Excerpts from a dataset
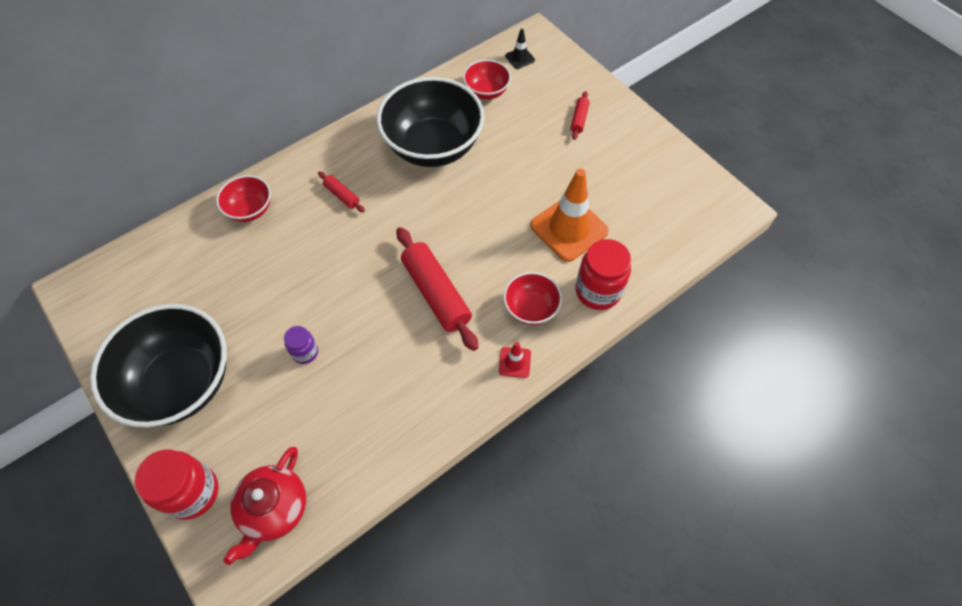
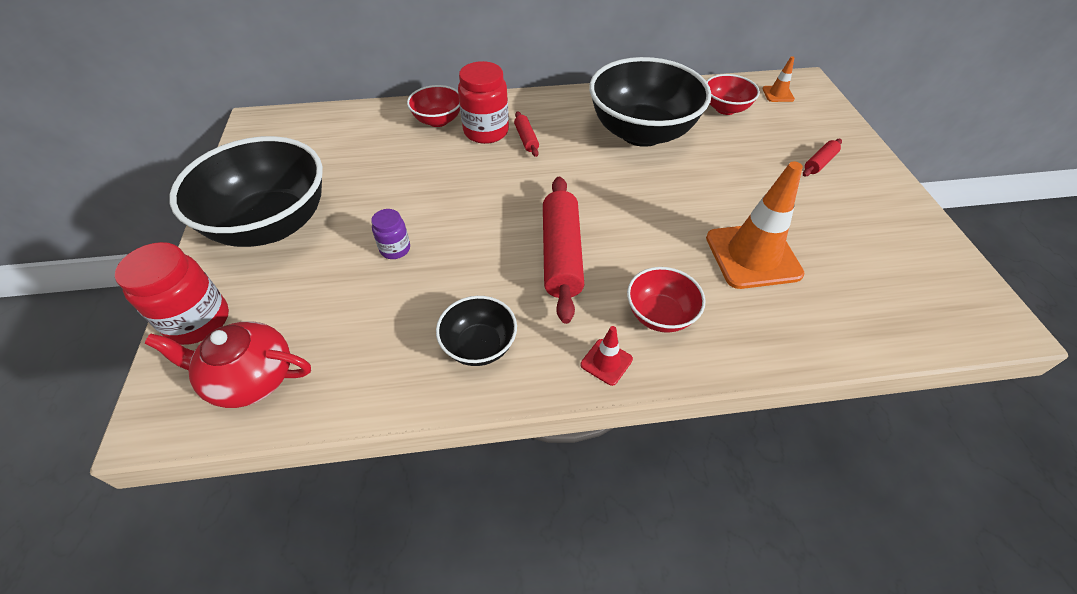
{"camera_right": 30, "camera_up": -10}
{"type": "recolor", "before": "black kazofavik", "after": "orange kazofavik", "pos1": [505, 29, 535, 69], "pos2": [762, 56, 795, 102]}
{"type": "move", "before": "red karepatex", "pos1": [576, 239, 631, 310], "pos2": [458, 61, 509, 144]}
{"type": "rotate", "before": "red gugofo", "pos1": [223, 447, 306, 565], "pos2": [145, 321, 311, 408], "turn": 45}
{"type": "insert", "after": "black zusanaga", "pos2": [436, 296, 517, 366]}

### Task statement
Repeat the entries word for word and skip the pictures.

### Response for this exercise
{"camera_right": 30, "camera_up": -10}
{"type": "recolor", "before": "black kazofavik", "after": "orange kazofavik", "pos1": [505, 29, 535, 69], "pos2": [762, 56, 795, 102]}
{"type": "move", "before": "red karepatex", "pos1": [576, 239, 631, 310], "pos2": [458, 61, 509, 144]}
{"type": "rotate", "before": "red gugofo", "pos1": [223, 447, 306, 565], "pos2": [145, 321, 311, 408], "turn": 45}
{"type": "insert", "after": "black zusanaga", "pos2": [436, 296, 517, 366]}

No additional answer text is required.